*** Block opens ***

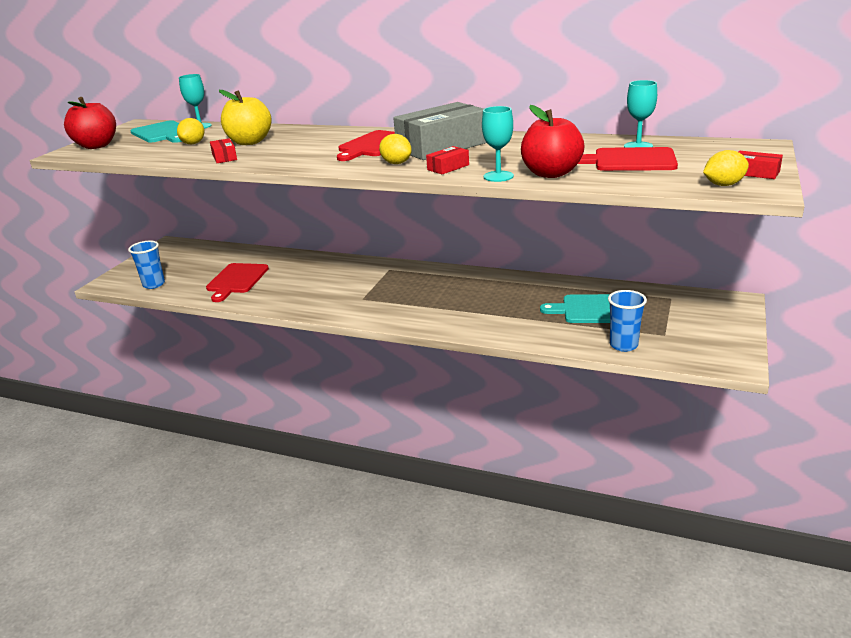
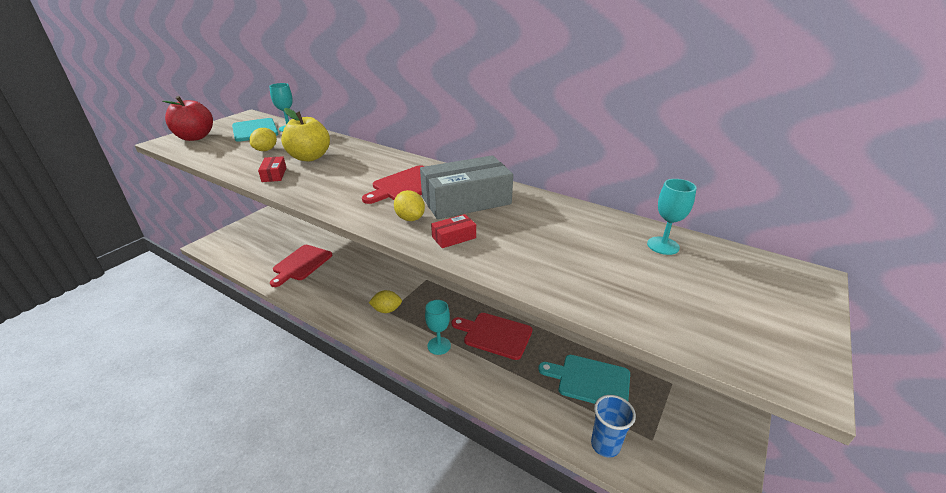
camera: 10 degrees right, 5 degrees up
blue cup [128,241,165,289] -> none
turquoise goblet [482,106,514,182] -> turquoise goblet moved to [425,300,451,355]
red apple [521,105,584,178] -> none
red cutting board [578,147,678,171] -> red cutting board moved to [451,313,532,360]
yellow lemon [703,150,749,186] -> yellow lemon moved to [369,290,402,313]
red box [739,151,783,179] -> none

*** Block closes ***
*** Block opens ***

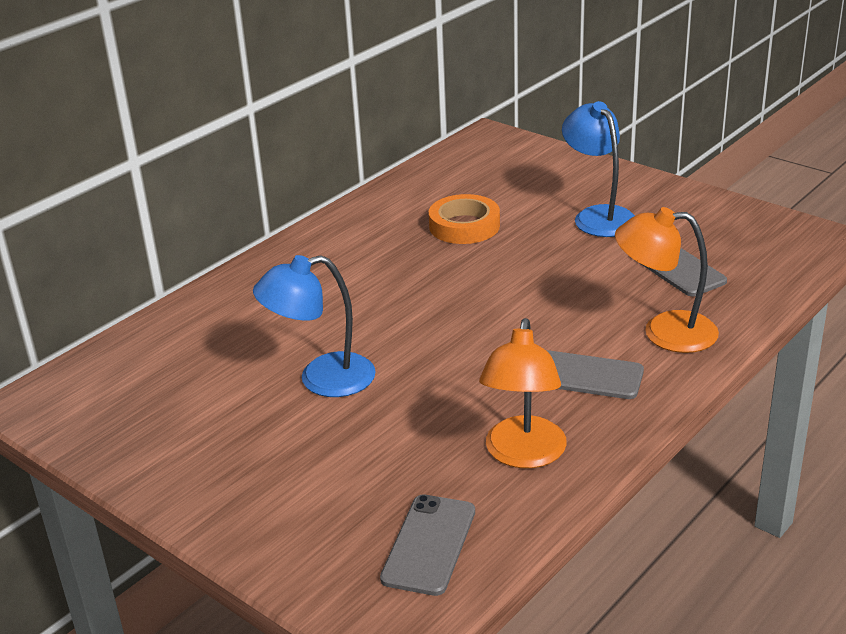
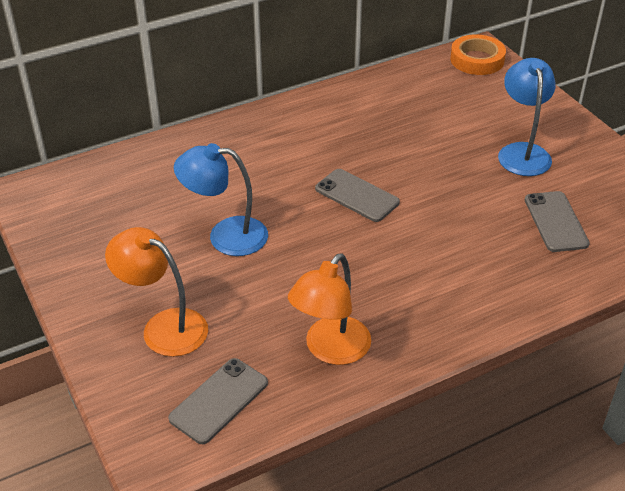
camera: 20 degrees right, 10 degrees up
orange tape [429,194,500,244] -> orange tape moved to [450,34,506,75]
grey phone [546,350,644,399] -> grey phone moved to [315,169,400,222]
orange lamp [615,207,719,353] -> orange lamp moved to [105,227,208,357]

*** Block closes ***

## Your instructions
Proceeding from the line containing "camera: 10 degrees right, 5 degrees up" through the line containing "red box [739,151,783,179] -> none", transcribe the lines above exactly, both end lines included.

## Reply to the task
camera: 10 degrees right, 5 degrees up
blue cup [128,241,165,289] -> none
turquoise goblet [482,106,514,182] -> turquoise goblet moved to [425,300,451,355]
red apple [521,105,584,178] -> none
red cutting board [578,147,678,171] -> red cutting board moved to [451,313,532,360]
yellow lemon [703,150,749,186] -> yellow lemon moved to [369,290,402,313]
red box [739,151,783,179] -> none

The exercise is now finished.